▶ [Data to use]
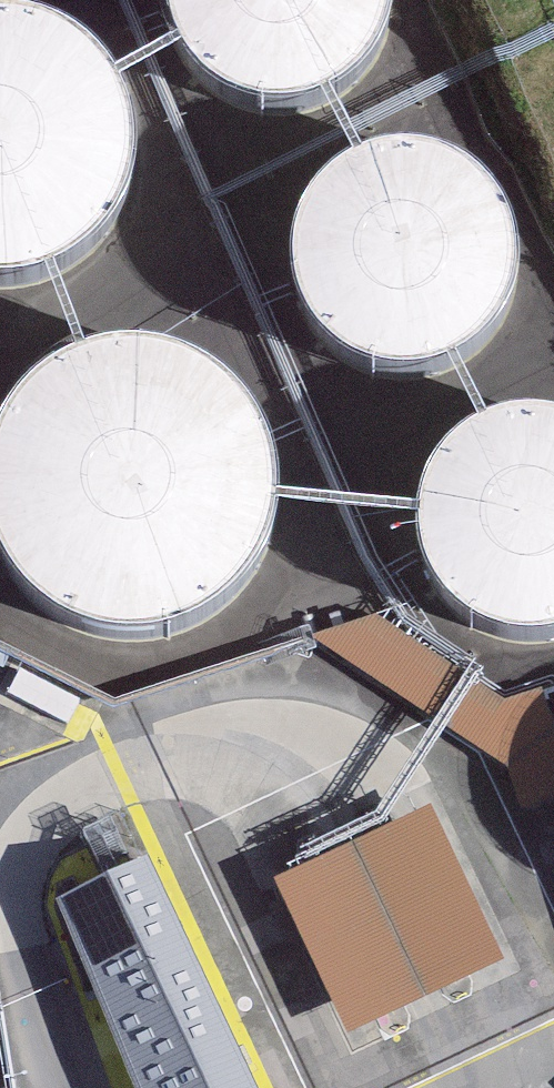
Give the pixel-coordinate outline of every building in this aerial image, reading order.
[(160,37),(189,88),(237,115),(293,121),(339,97),(367,63),(380,15),(378,0),(160,0),(160,37)] [(13,294),(53,280),(87,253),(110,218),(122,177),(120,134),(105,94),(78,61),(42,38),(1,28),(0,28),(0,295),(13,294)] [(437,173),(377,165),(313,198),(287,251),(287,305),(316,355),(364,383),(421,388),(467,364),(495,330),(507,282),(502,242),(478,203),(437,173)] [(13,425),(0,452),(0,561),(24,597),(61,625),(105,639),(148,637),(188,623),(222,596),(246,561),(257,520),(255,477),(240,437),(213,404),(177,381),(136,370),(89,374),(47,393),(13,425)] [(501,429),(437,462),(411,515),(411,569),(440,619),(488,647),(545,652),(553,647),(553,436),(501,429)] [(362,603),(333,648),(431,710),(460,665),(362,603)] [(553,795),(553,742),(541,680),(456,698),(469,759),(506,751),(516,802),(553,795)] [(506,959),(432,803),(274,877),(348,1033),(506,959)] [(56,896),(135,1087),(260,1087),(145,853),(56,896)]
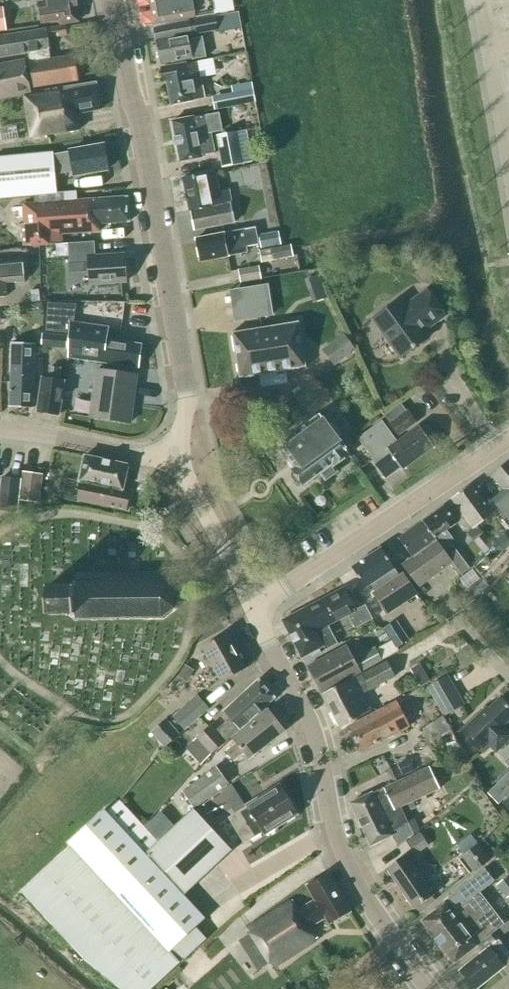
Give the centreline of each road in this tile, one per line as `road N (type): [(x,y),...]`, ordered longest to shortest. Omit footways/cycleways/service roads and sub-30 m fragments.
road 1 (tertiary): [(171,455),(188,379),(114,0)]
road 2 (tertiary): [(431,988),(342,857),(312,732),(253,607)]
road 3 (residential): [(253,607),(508,436)]
road 4 (unclassified): [(171,455),(137,455),(0,427)]
road 5 (tertiary): [(253,607),(171,455)]
road 6 (residential): [(508,164),(481,0)]

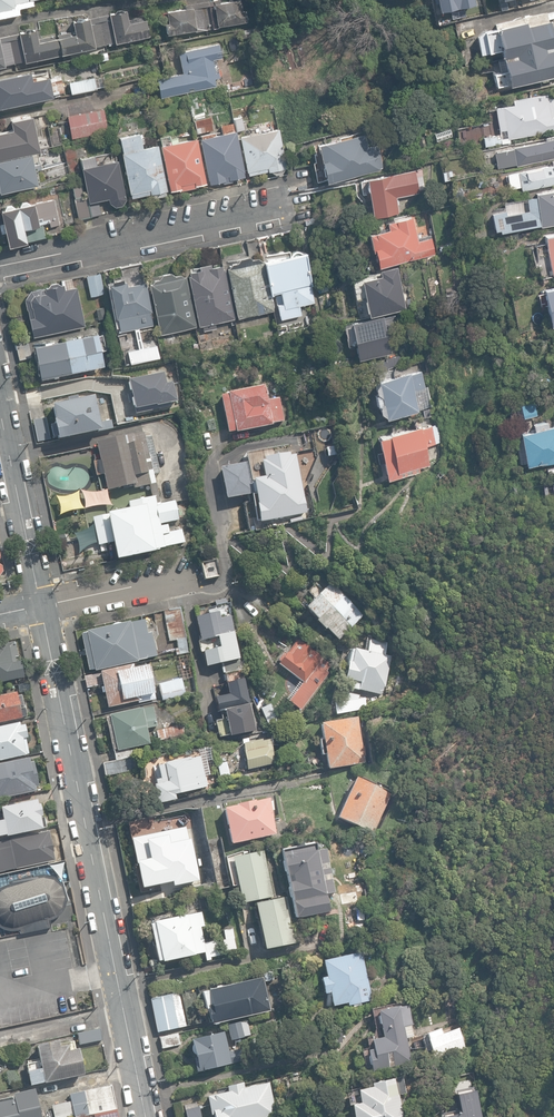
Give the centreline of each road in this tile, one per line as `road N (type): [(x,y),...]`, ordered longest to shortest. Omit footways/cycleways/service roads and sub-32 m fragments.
road 1 (residential): [(148,1116),(40,606)]
road 2 (residential): [(0,267),(281,208)]
road 3 (residential): [(40,606),(0,411)]
road 4 (residential): [(183,579),(40,606)]

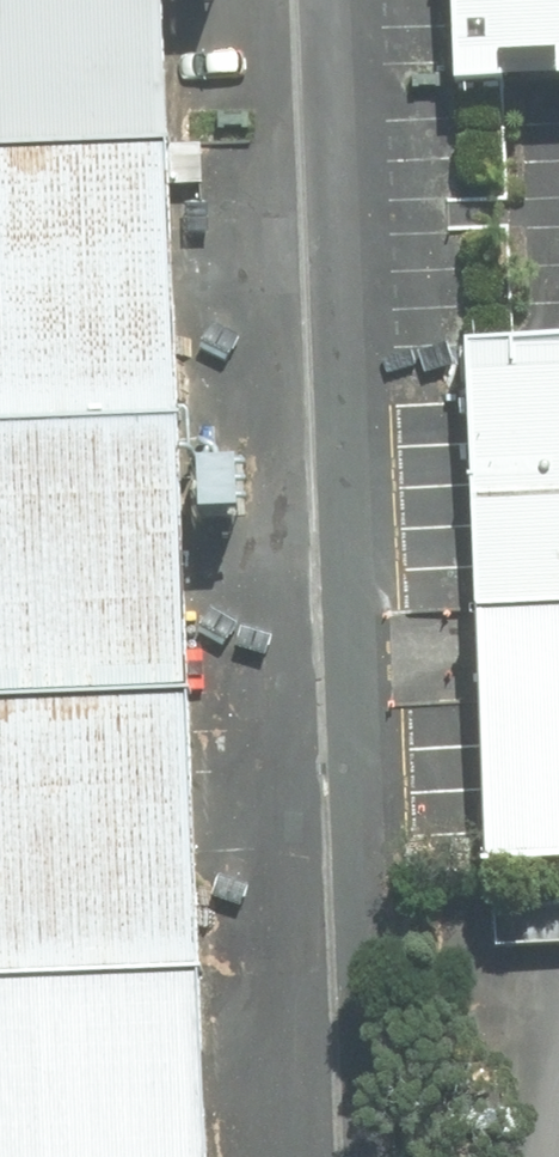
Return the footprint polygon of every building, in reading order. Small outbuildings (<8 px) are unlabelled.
[(147,165),(139,0),(0,0),(0,172),(147,165)] [(427,102),(558,98),(558,0),(424,0),(427,102)] [(147,165),(0,172),(0,465),(159,459),(151,279),(147,165)] [(558,618),(558,360),(444,365),(456,622),(558,618)] [(159,459),(0,465),(0,724),(169,717),(164,588),(159,459)] [(456,622),(465,888),(558,884),(558,618),(456,622)] [(169,717),(0,724),(0,989),(175,981),(172,837),(169,717)] [(175,981),(0,989),(0,1156),(183,1156),(180,1098),(175,981)]
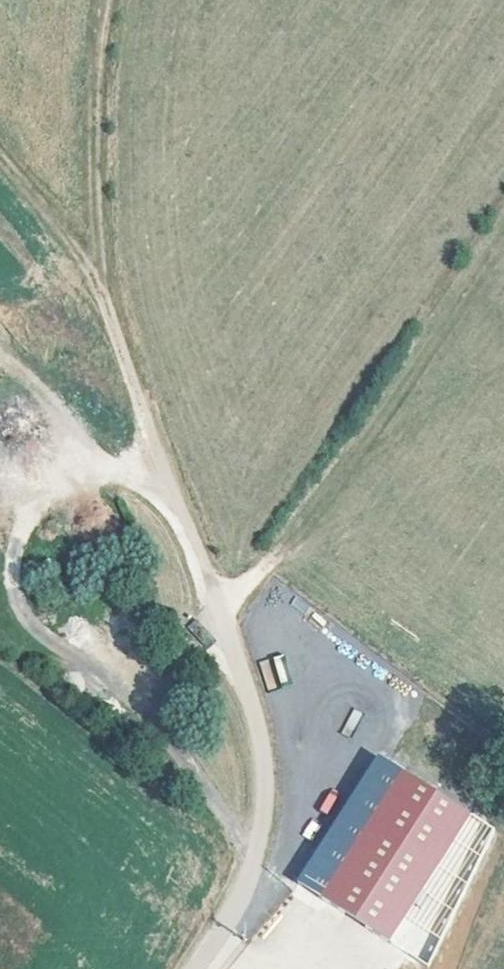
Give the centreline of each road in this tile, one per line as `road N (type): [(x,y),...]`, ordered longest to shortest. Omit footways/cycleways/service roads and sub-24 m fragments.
road 1 (track): [(106,0),(92,98),(107,315),(171,495)]
road 2 (residential): [(196,968),(250,874),(263,768),(220,610),(171,495)]
road 3 (track): [(220,610),(292,533),(503,231)]
road 4 (track): [(0,152),(80,253),(107,315)]

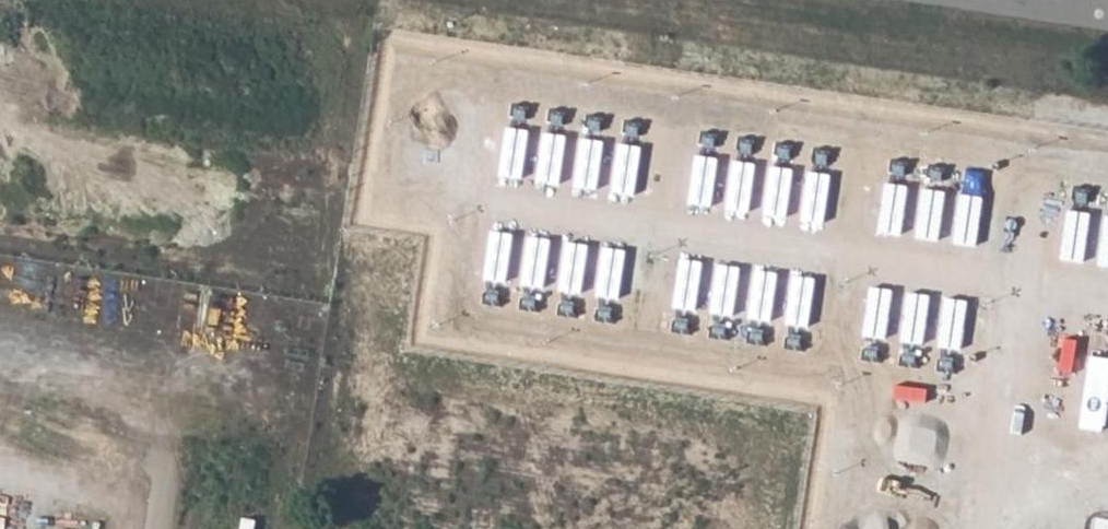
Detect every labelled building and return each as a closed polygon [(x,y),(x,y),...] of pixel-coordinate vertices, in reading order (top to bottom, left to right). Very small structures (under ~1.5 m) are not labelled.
[(516,130),(505,129),(499,178),(510,179),(516,130)] [(529,132),(517,130),(511,179),(522,181),(529,132)] [(554,136),(542,134),(536,183),(547,184),(554,136)] [(566,137),(555,136),(548,185),(560,186),(566,137)] [(590,141),(579,140),(573,189),(584,190),(590,141)] [(602,143),(591,141),(585,190),(596,192),(602,143)] [(628,147),(617,145),(611,194),(622,196),(628,147)] [(640,148),(629,147),(623,196),(634,197),(640,148)] [(704,158),(693,157),(687,205),(698,207),(704,158)] [(717,160),(706,158),(699,207),(711,208),(717,160)] [(743,164),(732,162),(725,211),(737,213),(743,164)] [(755,165),(744,164),(738,213),(749,214),(755,165)] [(780,170),(769,168),(762,217),(774,218),(780,170)] [(792,171),(781,170),(775,219),(786,220),(792,171)] [(818,174),(807,173),(800,222),(812,223),(818,174)] [(830,176),(819,174),(813,223),(824,225),(830,176)] [(895,186),(884,185),(877,234),(888,235),(895,186)] [(907,188),(896,186),(890,235),(901,237),(907,188)] [(932,192),(921,190),(915,239),(926,240),(932,192)] [(944,193),(933,192),(927,240),(938,242),(944,193)] [(970,197),(959,196),(952,244),(963,246),(970,197)] [(982,199),(971,197),(965,246),(976,247),(982,199)] [(1078,213),(1067,212),(1061,261),(1072,262),(1078,213)] [(1090,215),(1079,214),(1073,262),(1084,264),(1090,215)] [(1104,217),(1098,266),(1107,267),(1107,218),(1104,217)] [(500,233),(489,232),(483,281),(494,282),(500,233)] [(512,235),(501,233),(495,282),(506,284),(512,235)] [(537,240),(526,238),(520,287),(531,288),(537,240)] [(550,241),(539,240),(532,288),(544,290),(550,241)] [(575,245),(564,243),(557,292),(569,293),(575,245)] [(587,246),(576,245),(570,294),(581,295),(587,246)] [(613,250),(602,249),(596,298),(607,299),(613,250)] [(625,252),(614,250),(608,299),(619,301),(625,252)] [(690,260),(679,259),(672,308),(684,309),(690,260)] [(702,262),(691,261),(685,309),(696,311),(702,262)] [(727,267),(715,265),(709,314),(720,315),(727,267)] [(739,268),(728,267),(721,315),(733,317),(739,268)] [(765,272),(754,271),(747,320),(759,321),(765,272)] [(777,274),(766,272),(760,321),(771,323),(777,274)] [(803,278),(791,276),(785,325),(796,327),(803,278)] [(815,279),(804,278),(797,327),(809,328),(815,279)] [(880,290),(869,288),(863,337),(874,338),(880,290)] [(892,291),(881,290),(875,338),(886,340),(892,291)] [(916,295),(905,293),(899,342),(910,344),(916,295)] [(929,296),(918,295),(911,344),(922,345),(929,296)] [(955,300),(943,299),(937,348),(948,349),(955,300)] [(967,302),(956,300),(950,349),(961,351),(967,302)] [(1088,357),(1078,429),(1103,432),(1107,398),(1107,360),(1088,357)]
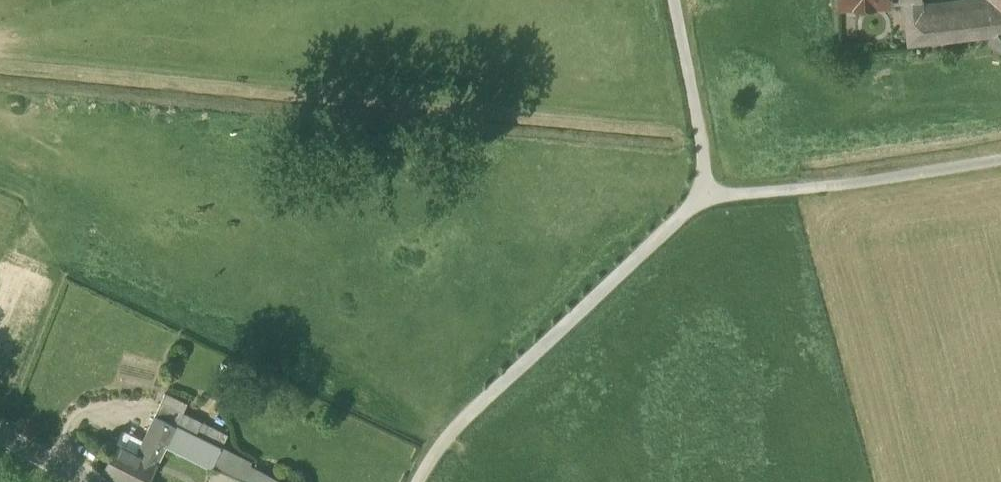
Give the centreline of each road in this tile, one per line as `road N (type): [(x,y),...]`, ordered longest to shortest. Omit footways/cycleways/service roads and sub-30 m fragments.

▶ [Work item] Repeat each line of the material exactly, and drop any image it carries.

▶ [Problem solution]
Give the pixel-coordinate outline of every building in this aerial image, reading order.
[(160,37),(189,88),(237,115),(293,121),(339,97),(367,63),(380,15),(378,0),(160,0),(160,37)] [(13,294),(53,280),(87,253),(110,218),(122,177),(120,134),(105,94),(78,61),(42,38),(1,28),(0,28),(0,295),(13,294)] [(437,173),(377,165),(313,198),(287,251),(287,305),(316,355),(364,383),(421,388),(467,364),(495,330),(507,282),(502,242),(478,203),(437,173)] [(13,425),(0,452),(0,561),(24,597),(61,625),(105,639),(148,637),(188,623),(222,596),(246,561),(257,520),(255,477),(240,437),(213,404),(177,381),(136,370),(89,374),(47,393),(13,425)] [(501,429),(437,462),(411,515),(411,569),(440,619),(488,647),(545,652),(553,647),(553,436),(501,429)] [(362,603),(333,648),(431,710),(460,665),(362,603)] [(553,795),(553,742),(541,680),(456,698),(469,759),(506,751),(516,802),(553,795)] [(506,959),(432,803),(274,877),(348,1033),(506,959)] [(56,896),(135,1087),(260,1087),(145,853),(56,896)]
Give the centreline of each road in this tile, one per line as `road N (type): [(x,y),...]`, ordered longest to shortest. Omit footways/cycleways/service roads and sub-30 m fragments.
road 1 (tertiary): [(171,455),(188,379),(114,0)]
road 2 (tertiary): [(431,988),(342,857),(312,732),(253,607)]
road 3 (residential): [(253,607),(508,436)]
road 4 (unclassified): [(171,455),(137,455),(0,427)]
road 5 (tertiary): [(253,607),(171,455)]
road 6 (residential): [(508,164),(481,0)]

Give the centreline of each road in this tile, one per line as `road N (type): [(x,y),...]`, ordered longest to shortest. Omit footways/cycleways/service roads and sub-32 m fragments.
road 1 (residential): [(148,1116),(40,606)]
road 2 (residential): [(0,267),(281,208)]
road 3 (residential): [(40,606),(0,411)]
road 4 (residential): [(183,579),(40,606)]

Return the footprint polygon of every building, in reading order. Small outbuildings (<8 px) are unlabelled.
[(147,165),(139,0),(0,0),(0,172),(147,165)] [(427,102),(558,98),(558,0),(424,0),(427,102)] [(147,165),(0,172),(0,465),(159,459),(151,279),(147,165)] [(558,618),(558,360),(444,365),(456,622),(558,618)] [(159,459),(0,465),(0,724),(169,717),(164,588),(159,459)] [(456,622),(465,888),(558,884),(558,618),(456,622)] [(169,717),(0,724),(0,989),(175,981),(172,837),(169,717)] [(175,981),(0,989),(0,1156),(183,1156),(180,1098),(175,981)]
Give the centreline of each road in this tile, one per line as `road N (type): [(x,y),...]`, ordered longest to shortest. Omit footways/cycleways/service roads and sub-24 m fragments.
road 1 (track): [(106,0),(92,98),(107,315),(171,495)]
road 2 (residential): [(196,968),(250,874),(263,768),(220,610),(171,495)]
road 3 (track): [(220,610),(292,533),(503,231)]
road 4 (track): [(0,152),(80,253),(107,315)]

Detect every labelled building and return each as a closed polygon [(x,y),(x,y),...] of pixel-coordinate vertices, in reading order (top to bottom, left to right). Very small structures (under ~1.5 m) are not labelled.
[(516,130),(505,129),(499,178),(510,179),(516,130)] [(529,132),(517,130),(511,179),(522,181),(529,132)] [(554,136),(542,134),(536,183),(547,184),(554,136)] [(566,137),(555,136),(548,185),(560,186),(566,137)] [(590,141),(579,140),(573,189),(584,190),(590,141)] [(602,143),(591,141),(585,190),(596,192),(602,143)] [(628,147),(617,145),(611,194),(622,196),(628,147)] [(640,148),(629,147),(623,196),(634,197),(640,148)] [(704,158),(693,157),(687,205),(698,207),(704,158)] [(717,160),(706,158),(699,207),(711,208),(717,160)] [(743,164),(732,162),(725,211),(737,213),(743,164)] [(755,165),(744,164),(738,213),(749,214),(755,165)] [(780,170),(769,168),(762,217),(774,218),(780,170)] [(792,171),(781,170),(775,219),(786,220),(792,171)] [(818,174),(807,173),(800,222),(812,223),(818,174)] [(830,176),(819,174),(813,223),(824,225),(830,176)] [(895,186),(884,185),(877,234),(888,235),(895,186)] [(907,188),(896,186),(890,235),(901,237),(907,188)] [(932,192),(921,190),(915,239),(926,240),(932,192)] [(944,193),(933,192),(927,240),(938,242),(944,193)] [(970,197),(959,196),(952,244),(963,246),(970,197)] [(982,199),(971,197),(965,246),(976,247),(982,199)] [(1078,213),(1067,212),(1061,261),(1072,262),(1078,213)] [(1090,215),(1079,214),(1073,262),(1084,264),(1090,215)] [(1104,217),(1098,266),(1107,267),(1107,218),(1104,217)] [(500,233),(489,232),(483,281),(494,282),(500,233)] [(512,235),(501,233),(495,282),(506,284),(512,235)] [(537,240),(526,238),(520,287),(531,288),(537,240)] [(550,241),(539,240),(532,288),(544,290),(550,241)] [(575,245),(564,243),(557,292),(569,293),(575,245)] [(587,246),(576,245),(570,294),(581,295),(587,246)] [(613,250),(602,249),(596,298),(607,299),(613,250)] [(625,252),(614,250),(608,299),(619,301),(625,252)] [(690,260),(679,259),(672,308),(684,309),(690,260)] [(702,262),(691,261),(685,309),(696,311),(702,262)] [(727,267),(715,265),(709,314),(720,315),(727,267)] [(739,268),(728,267),(721,315),(733,317),(739,268)] [(765,272),(754,271),(747,320),(759,321),(765,272)] [(777,274),(766,272),(760,321),(771,323),(777,274)] [(803,278),(791,276),(785,325),(796,327),(803,278)] [(815,279),(804,278),(797,327),(809,328),(815,279)] [(880,290),(869,288),(863,337),(874,338),(880,290)] [(892,291),(881,290),(875,338),(886,340),(892,291)] [(916,295),(905,293),(899,342),(910,344),(916,295)] [(929,296),(918,295),(911,344),(922,345),(929,296)] [(955,300),(943,299),(937,348),(948,349),(955,300)] [(967,302),(956,300),(950,349),(961,351),(967,302)] [(1088,357),(1078,429),(1103,432),(1107,398),(1107,360),(1088,357)]
Give the centreline of each road in this tile, one per line as `road N (type): [(x,y),...]`, ordered longest to shortest. Omit footways/cycleways/service roads and sub-30 m fragments.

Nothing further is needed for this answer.